## Directions
Go to the line holding "(492, 89) = (293, 98): red" in the data below and repeat it exactly, then each line after it up to and including the one holding "(482, 495) = (176, 294): orange". Omit pictures.

## Dataset

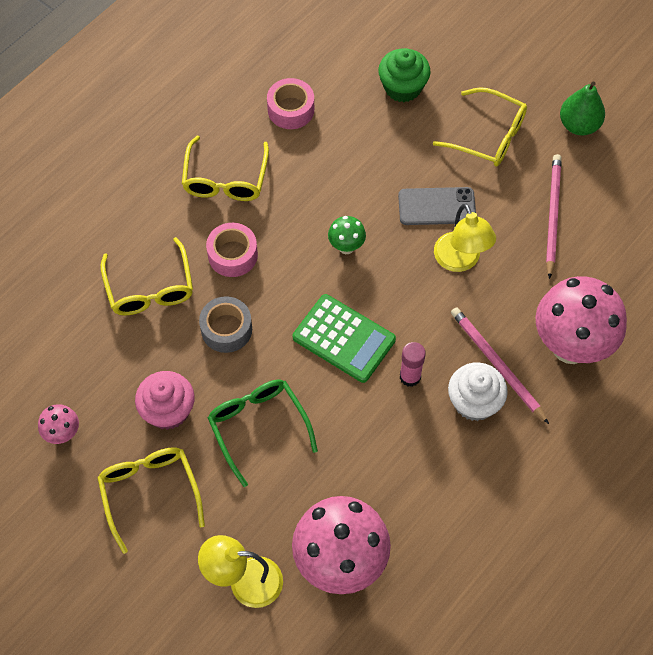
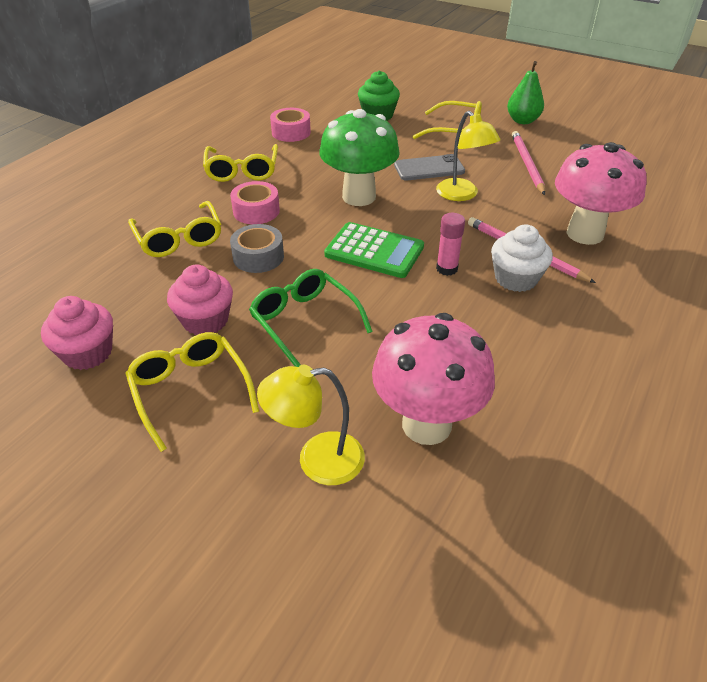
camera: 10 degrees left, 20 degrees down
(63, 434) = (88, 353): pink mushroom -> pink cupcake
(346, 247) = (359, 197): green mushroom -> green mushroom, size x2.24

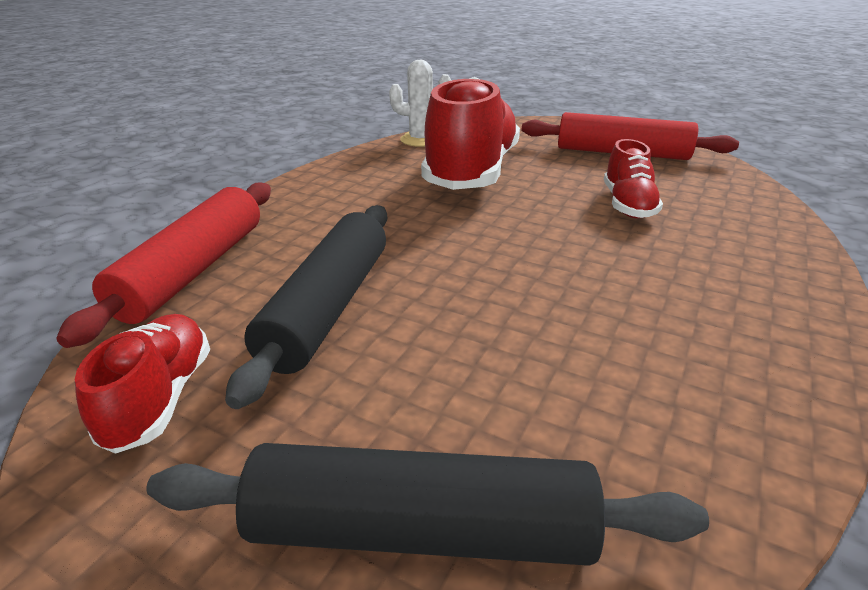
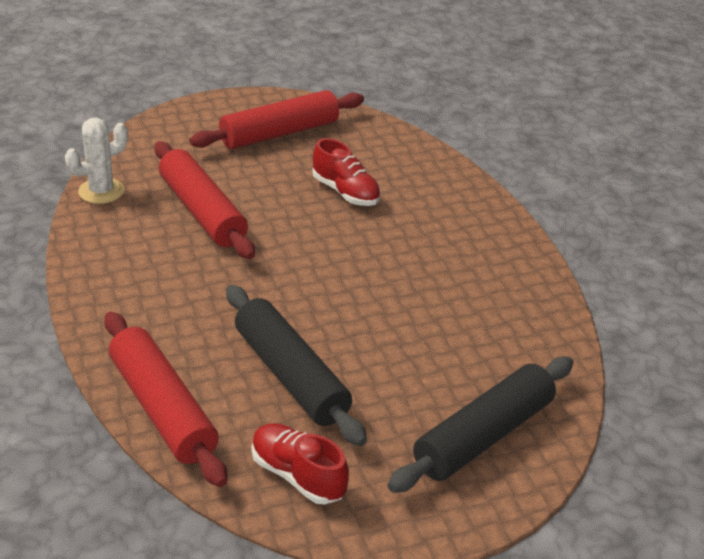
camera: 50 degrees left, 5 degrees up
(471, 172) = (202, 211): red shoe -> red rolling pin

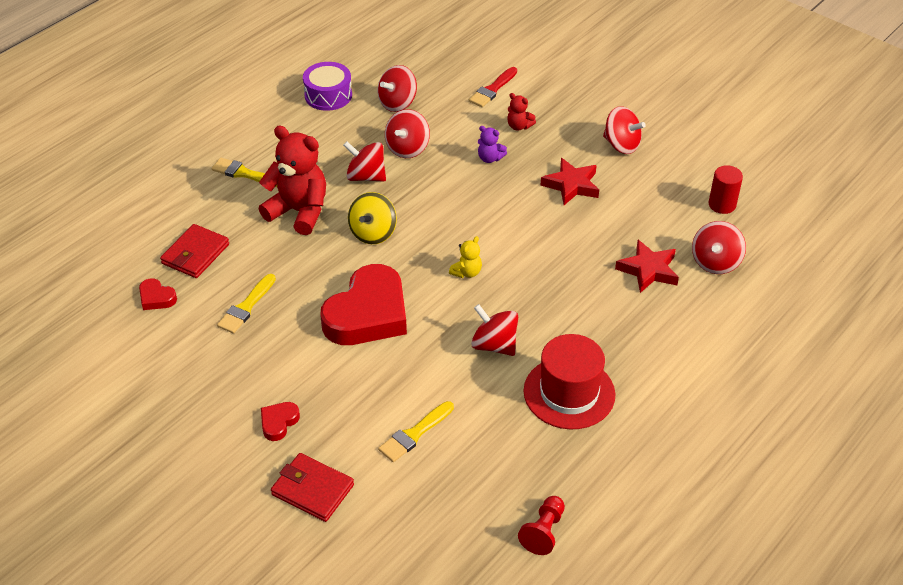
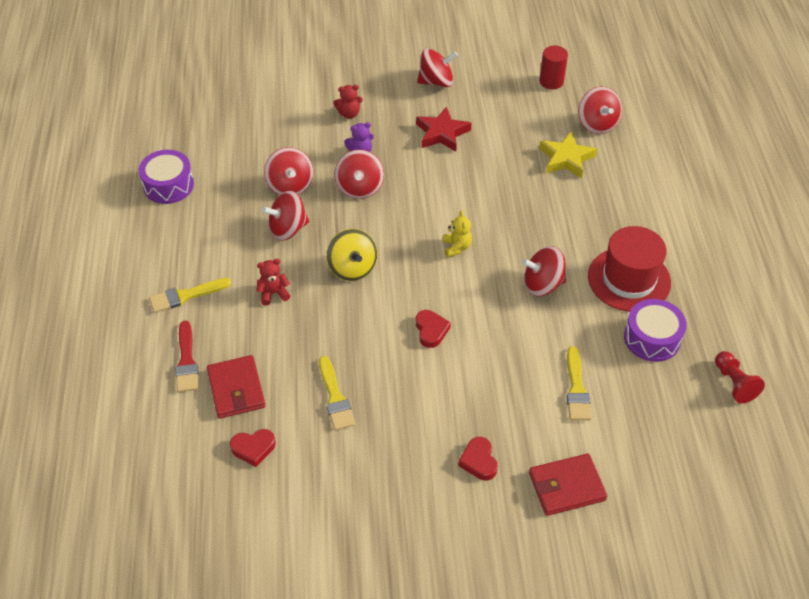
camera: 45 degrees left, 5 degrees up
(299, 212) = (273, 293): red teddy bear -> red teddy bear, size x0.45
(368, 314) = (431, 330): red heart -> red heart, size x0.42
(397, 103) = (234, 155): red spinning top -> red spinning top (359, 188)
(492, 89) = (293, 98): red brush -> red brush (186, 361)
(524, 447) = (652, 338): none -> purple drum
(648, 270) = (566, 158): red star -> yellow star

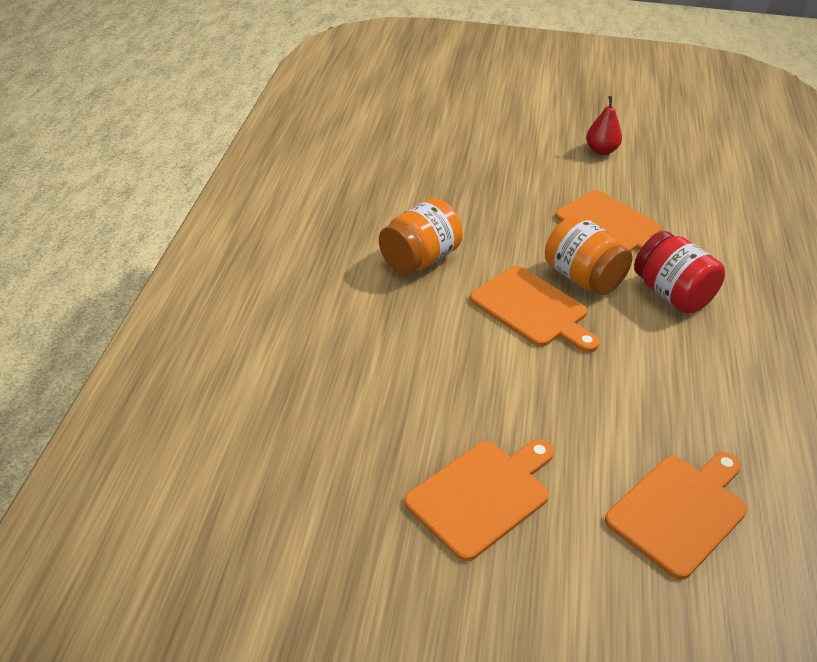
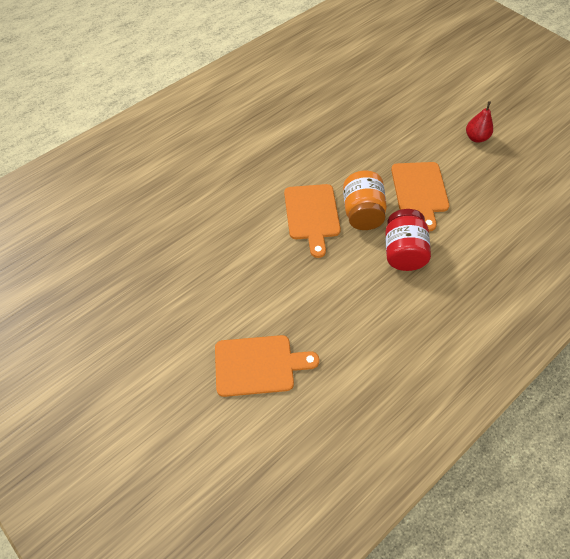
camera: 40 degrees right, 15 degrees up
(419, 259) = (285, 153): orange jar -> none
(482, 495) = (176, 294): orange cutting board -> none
--
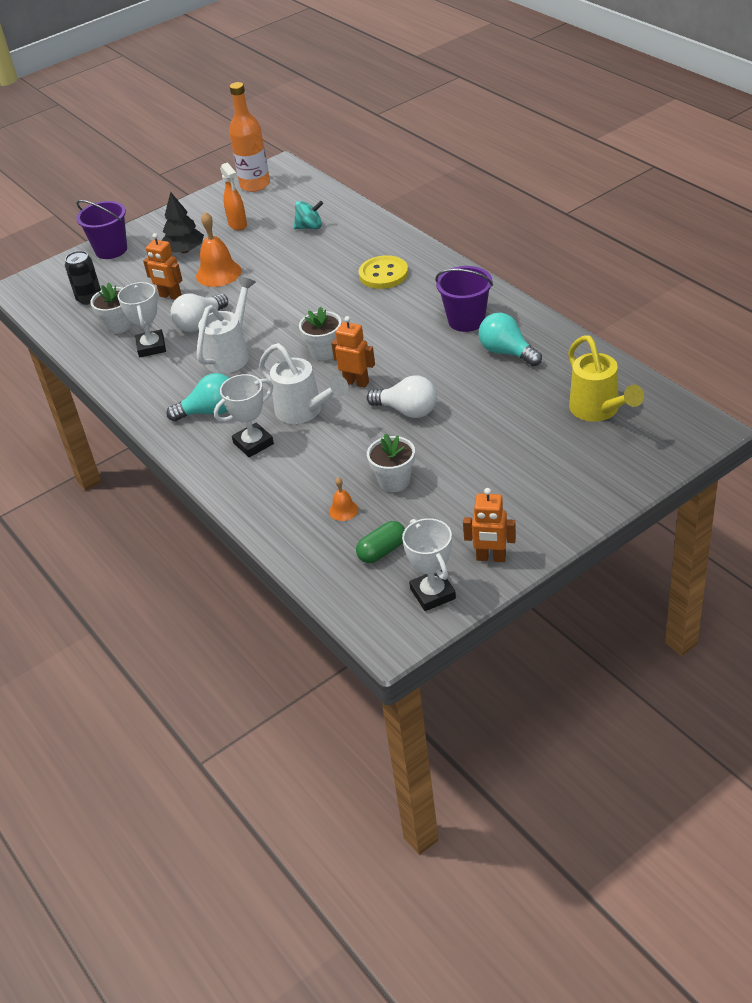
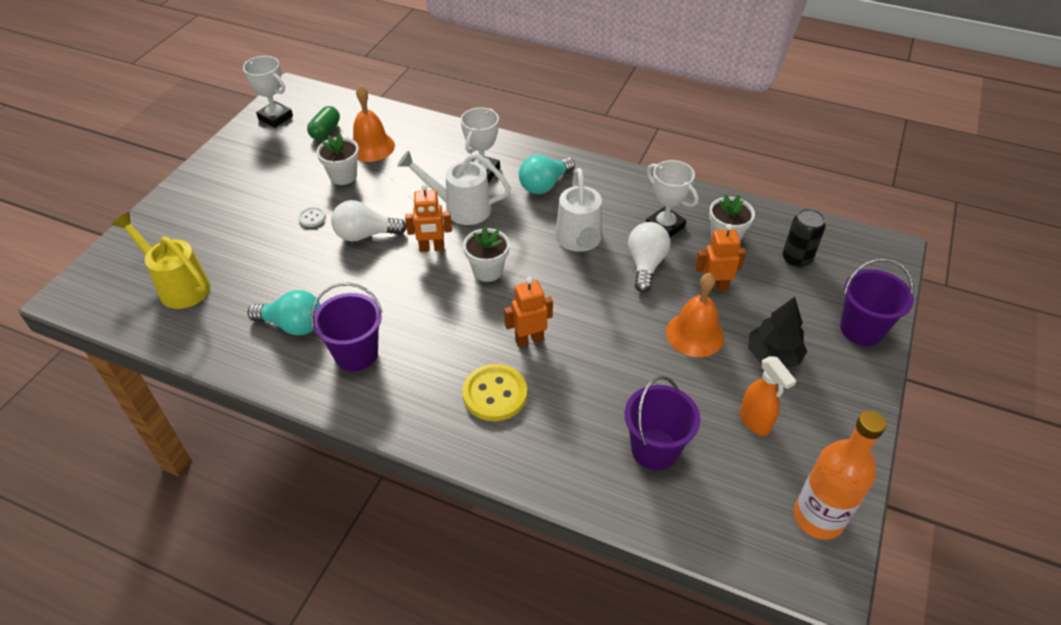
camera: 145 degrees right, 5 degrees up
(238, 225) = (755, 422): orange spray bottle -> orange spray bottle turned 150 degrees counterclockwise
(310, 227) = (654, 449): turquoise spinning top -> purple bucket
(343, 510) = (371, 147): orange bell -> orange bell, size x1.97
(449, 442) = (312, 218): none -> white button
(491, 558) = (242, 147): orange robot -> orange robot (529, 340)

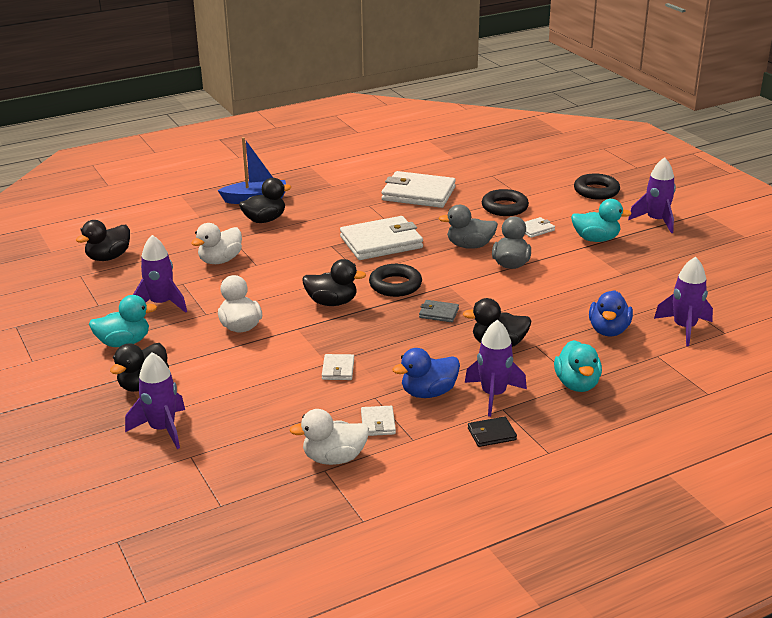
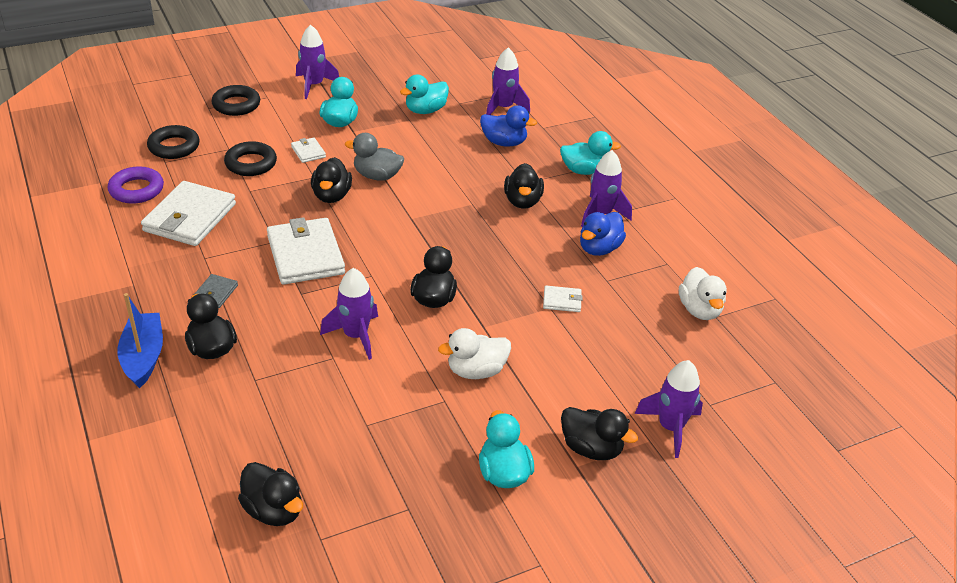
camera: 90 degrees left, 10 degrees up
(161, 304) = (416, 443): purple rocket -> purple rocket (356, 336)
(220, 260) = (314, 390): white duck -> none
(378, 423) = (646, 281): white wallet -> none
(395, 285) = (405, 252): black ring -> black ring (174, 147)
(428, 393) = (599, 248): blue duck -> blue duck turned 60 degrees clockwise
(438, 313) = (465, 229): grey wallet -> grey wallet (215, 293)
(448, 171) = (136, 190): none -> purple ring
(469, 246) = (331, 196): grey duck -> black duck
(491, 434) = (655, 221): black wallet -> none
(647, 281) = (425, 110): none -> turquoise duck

## Answer area
(492, 89) = (293, 98): red brush -> red brush (186, 361)
(524, 447) = (652, 338): none -> purple drum
(648, 270) = (566, 158): red star -> yellow star

camera: 40 degrees right, 15 degrees up
(419, 259) = (285, 153): orange jar -> none
(482, 495) = (176, 294): orange cutting board -> none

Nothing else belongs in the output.